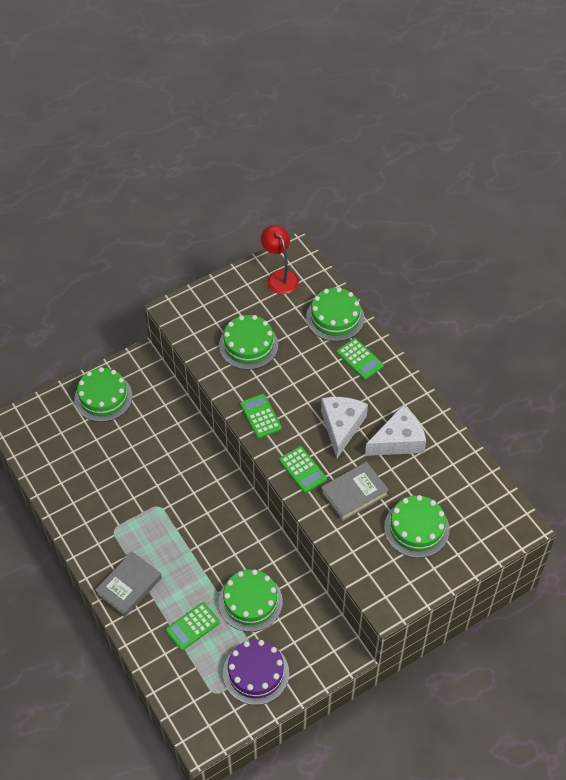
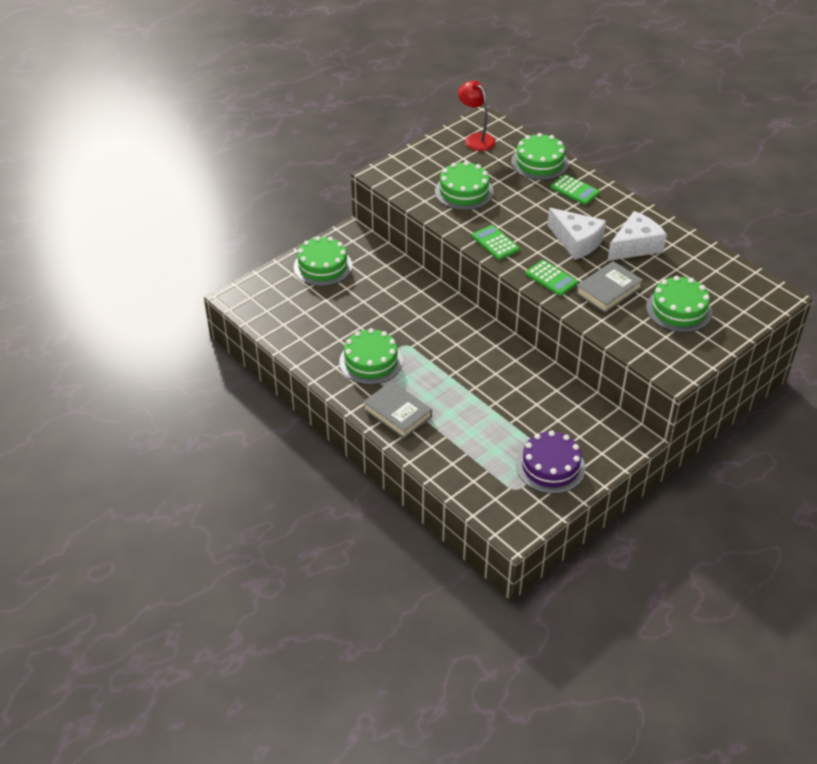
camera: 10 degrees left, 10 degrees down
(129, 586) = (397, 413): grey book -> grey book turned 75 degrees counterclockwise
(192, 626) = (473, 437): green calculator -> none
(250, 601) = (524, 409): green cake -> green cake (371, 361)
(341, 426) = (576, 242): white cheese -> white cheese turned 135 degrees clockwise

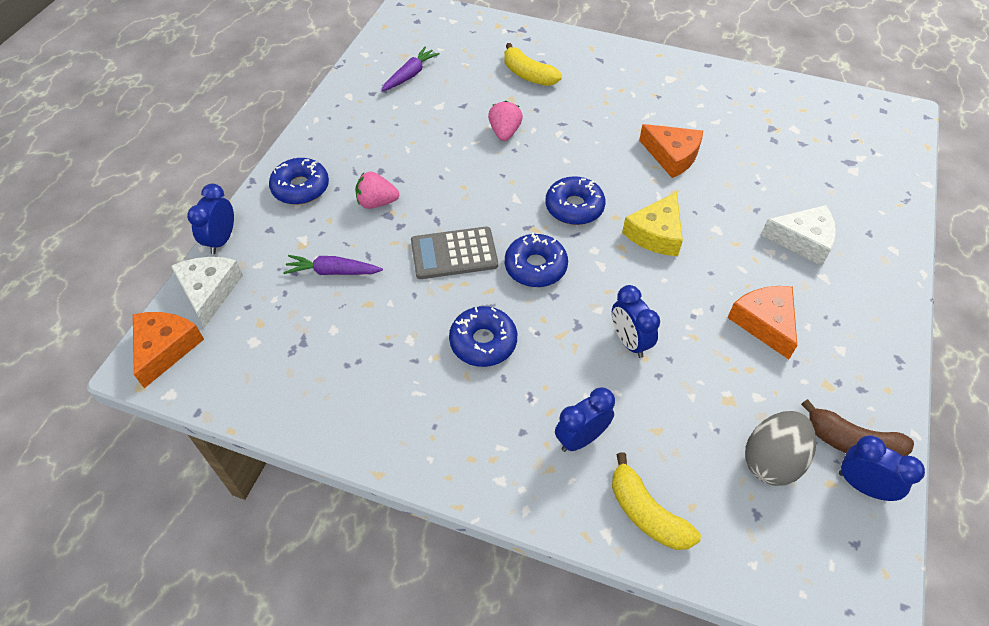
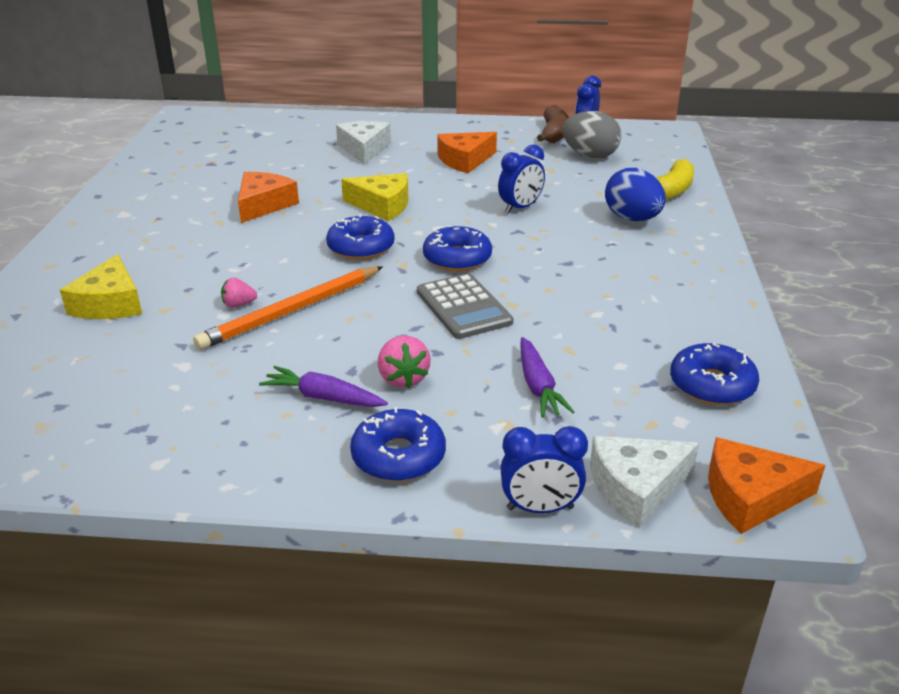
camera: 105 degrees left, 20 degrees down
(410, 75) = (101, 407): purple carrot -> purple carrot (323, 397)
(483, 342) = (570, 273): blue donut -> blue donut (712, 385)
(485, 158) = (292, 311): none -> orange pencil
(504, 132) = (238, 304): pink strawberry -> pink strawberry, size x0.65
(528, 75) = (110, 303): yellow banana -> yellow cheese
(581, 438) = (632, 219): blue clock -> blue egg

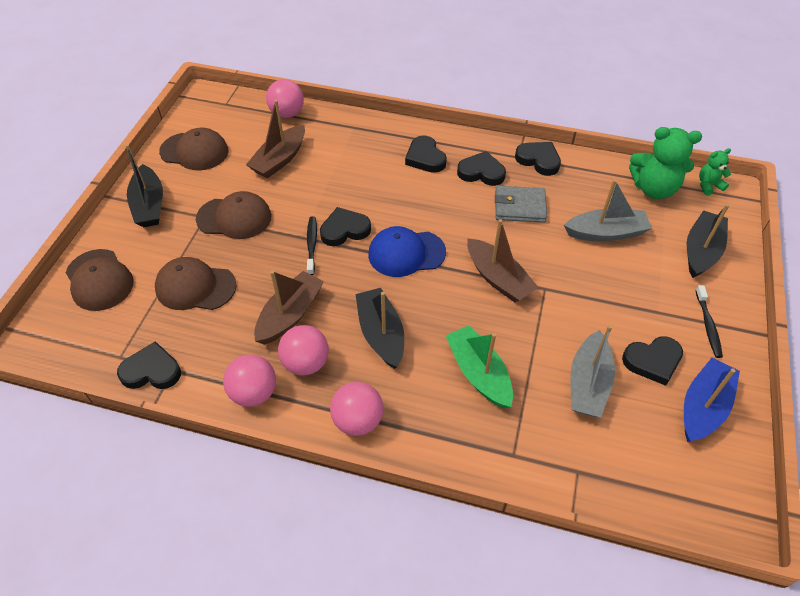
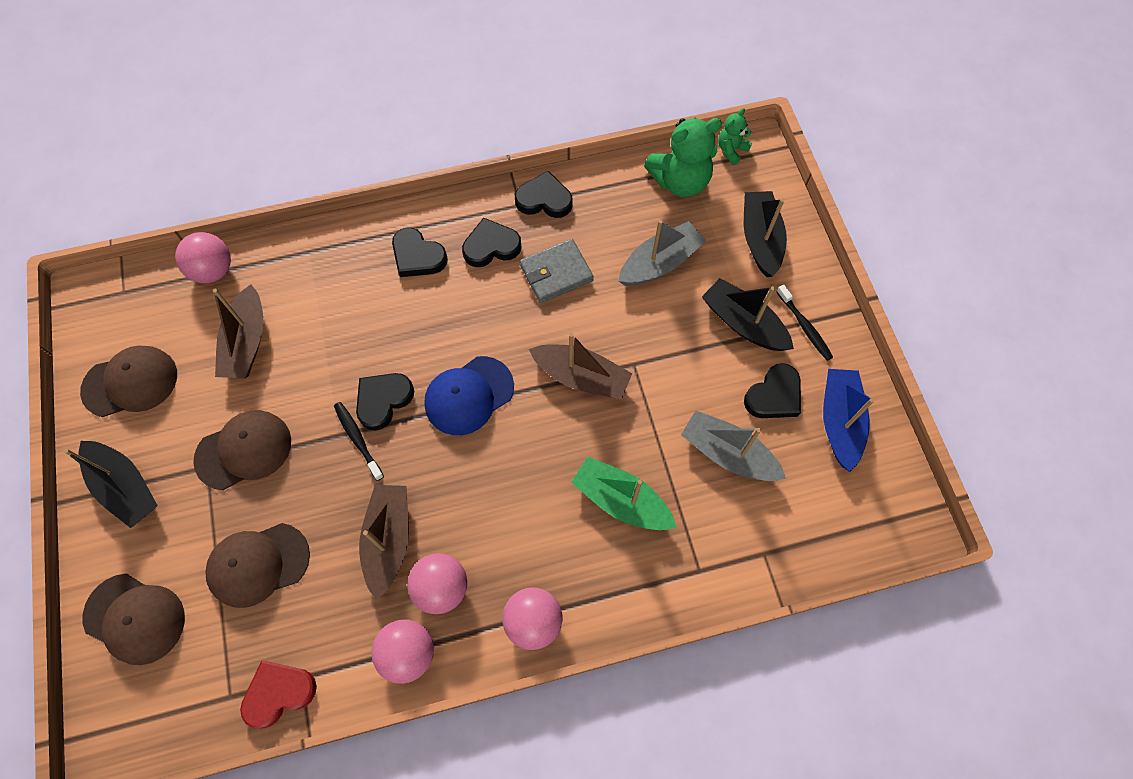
camera: 30 degrees left, 15 degrees up
(151, 371) = (279, 693): black heart -> red heart
(381, 334) = (499, 509): black boat -> black boat (743, 323)
(588, 383) = (728, 453): grey boat -> grey boat turned 135 degrees clockwise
******
» **Problem description**: Your copy should match the entries above exactly and contain no pictures.

» **Answer box**:
camera: 10 degrees left, 10 degrees down
(129, 586) = (397, 413): grey book -> grey book turned 75 degrees counterclockwise
(192, 626) = (473, 437): green calculator -> none
(250, 601) = (524, 409): green cake -> green cake (371, 361)
(341, 426) = (576, 242): white cheese -> white cheese turned 135 degrees clockwise

camera: 105 degrees left, 20 degrees down
(410, 75) = (101, 407): purple carrot -> purple carrot (323, 397)
(483, 342) = (570, 273): blue donut -> blue donut (712, 385)
(485, 158) = (292, 311): none -> orange pencil
(504, 132) = (238, 304): pink strawberry -> pink strawberry, size x0.65
(528, 75) = (110, 303): yellow banana -> yellow cheese
(581, 438) = (632, 219): blue clock -> blue egg

camera: 30 degrees left, 15 degrees up
(151, 371) = (279, 693): black heart -> red heart
(381, 334) = (499, 509): black boat -> black boat (743, 323)
(588, 383) = (728, 453): grey boat -> grey boat turned 135 degrees clockwise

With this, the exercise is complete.